= WORK ITEM =
Copy out all lines from the material that contain the string "cone".

..........

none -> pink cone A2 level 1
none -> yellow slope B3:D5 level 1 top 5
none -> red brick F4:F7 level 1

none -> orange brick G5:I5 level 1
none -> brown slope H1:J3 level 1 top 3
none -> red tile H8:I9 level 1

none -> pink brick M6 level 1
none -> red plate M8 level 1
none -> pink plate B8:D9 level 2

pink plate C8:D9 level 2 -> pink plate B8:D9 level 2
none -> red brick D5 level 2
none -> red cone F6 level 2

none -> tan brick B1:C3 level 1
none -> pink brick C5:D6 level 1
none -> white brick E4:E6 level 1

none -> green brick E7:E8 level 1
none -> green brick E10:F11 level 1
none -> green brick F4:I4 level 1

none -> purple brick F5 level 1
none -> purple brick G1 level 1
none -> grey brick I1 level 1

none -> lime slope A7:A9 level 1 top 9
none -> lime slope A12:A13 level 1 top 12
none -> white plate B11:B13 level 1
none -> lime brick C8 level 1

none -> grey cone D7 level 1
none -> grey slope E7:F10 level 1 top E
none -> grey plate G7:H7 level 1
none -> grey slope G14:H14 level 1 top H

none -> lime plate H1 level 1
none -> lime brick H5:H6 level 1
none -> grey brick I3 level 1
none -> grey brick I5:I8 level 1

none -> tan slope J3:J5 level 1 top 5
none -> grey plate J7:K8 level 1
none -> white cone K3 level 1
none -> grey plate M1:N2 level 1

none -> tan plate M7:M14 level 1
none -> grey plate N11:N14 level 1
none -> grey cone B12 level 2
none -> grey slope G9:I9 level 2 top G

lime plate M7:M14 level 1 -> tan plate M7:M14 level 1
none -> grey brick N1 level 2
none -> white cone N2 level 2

..........

= PROBLEM SOLUTION =
none -> pink cone A2 level 1
none -> red cone F6 level 2
none -> grey cone D7 level 1
none -> white cone K3 level 1
none -> grey cone B12 level 2
none -> white cone N2 level 2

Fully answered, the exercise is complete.